-- Information supplied follows --

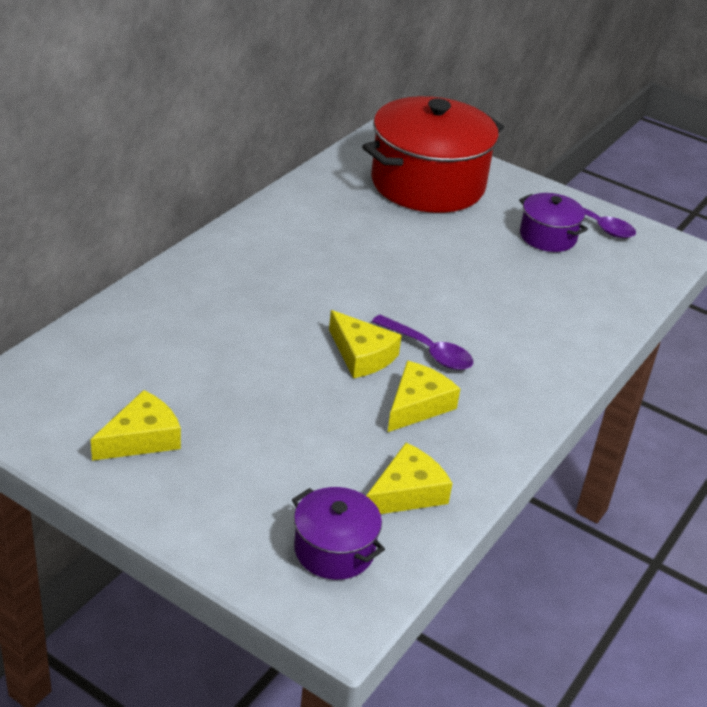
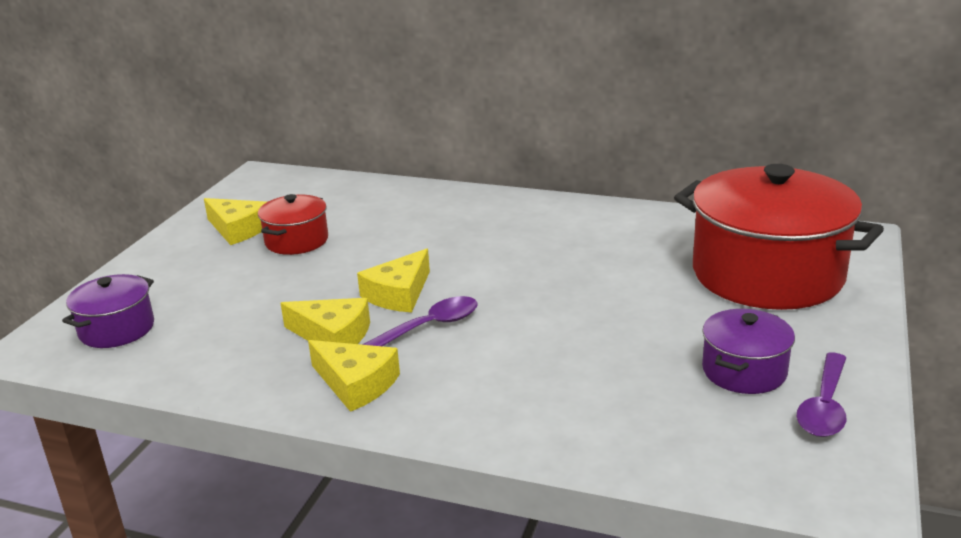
camera: 80 degrees right, 10 degrees down
(205, 399) = (296, 241): none -> red pot
(407, 492) = (198, 351): yellow cheese -> yellow cheese (356, 384)
(428, 351) = (429, 327): purple spoon -> purple spoon turned 150 degrees counterclockwise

-- Information supplied concluded --

Write the listing out in full, exactly; no images.

Solution to this exercise.
camera: 80 degrees right, 10 degrees down
(205, 399) = (296, 241): none -> red pot
(407, 492) = (198, 351): yellow cheese -> yellow cheese (356, 384)
(428, 351) = (429, 327): purple spoon -> purple spoon turned 150 degrees counterclockwise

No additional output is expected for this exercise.